**Directions**: Only the lines from the one containing "- move: royal" through the end of the data belong in the answer; reproduce them exactly.

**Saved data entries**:
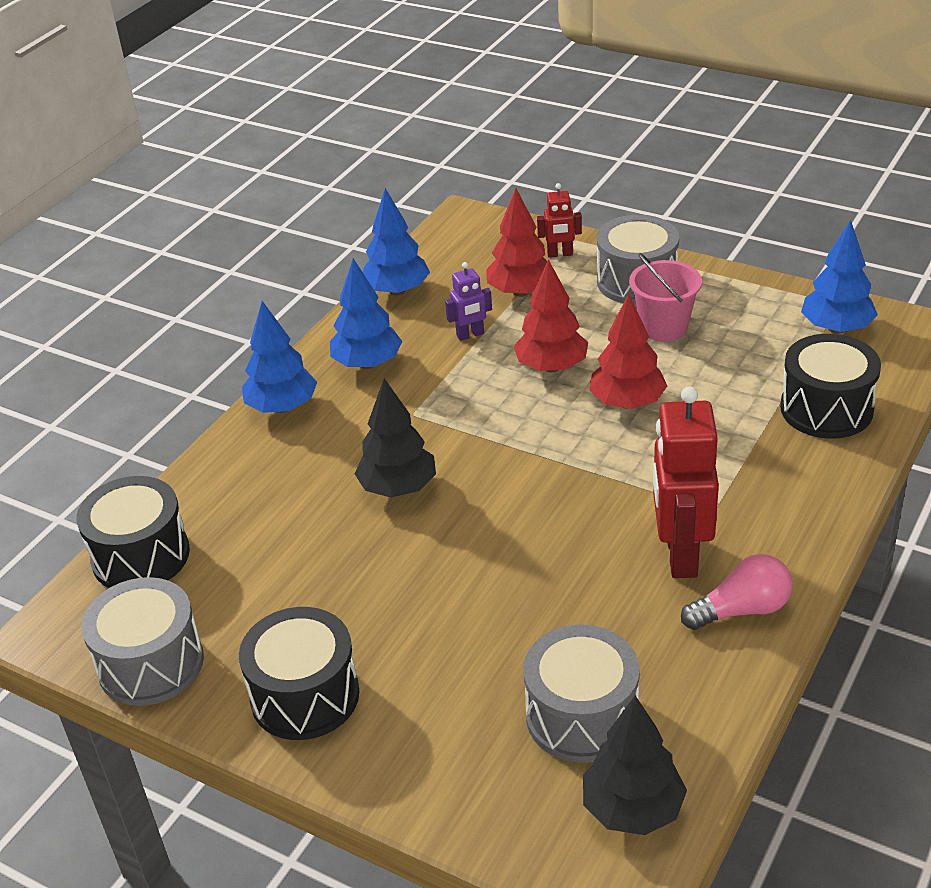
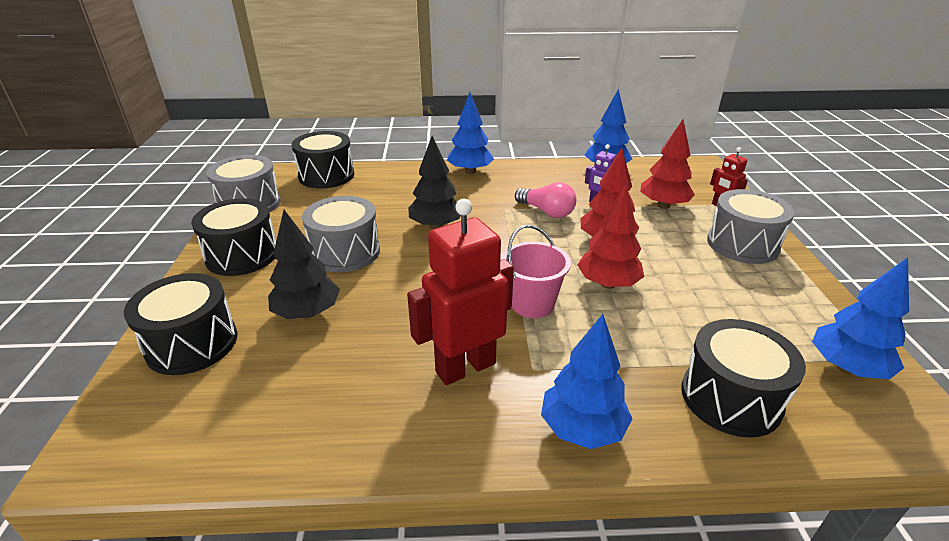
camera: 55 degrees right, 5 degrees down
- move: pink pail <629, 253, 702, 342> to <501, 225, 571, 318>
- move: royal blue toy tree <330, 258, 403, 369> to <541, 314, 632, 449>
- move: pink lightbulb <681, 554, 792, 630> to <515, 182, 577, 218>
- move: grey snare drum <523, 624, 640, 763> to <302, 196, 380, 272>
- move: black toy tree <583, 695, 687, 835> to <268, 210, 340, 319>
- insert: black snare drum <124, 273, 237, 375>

**Answer**:
- move: royal blue toy tree <330, 258, 403, 369> to <541, 314, 632, 449>
- move: pink lightbulb <681, 554, 792, 630> to <515, 182, 577, 218>
- move: grey snare drum <523, 624, 640, 763> to <302, 196, 380, 272>
- move: black toy tree <583, 695, 687, 835> to <268, 210, 340, 319>
- insert: black snare drum <124, 273, 237, 375>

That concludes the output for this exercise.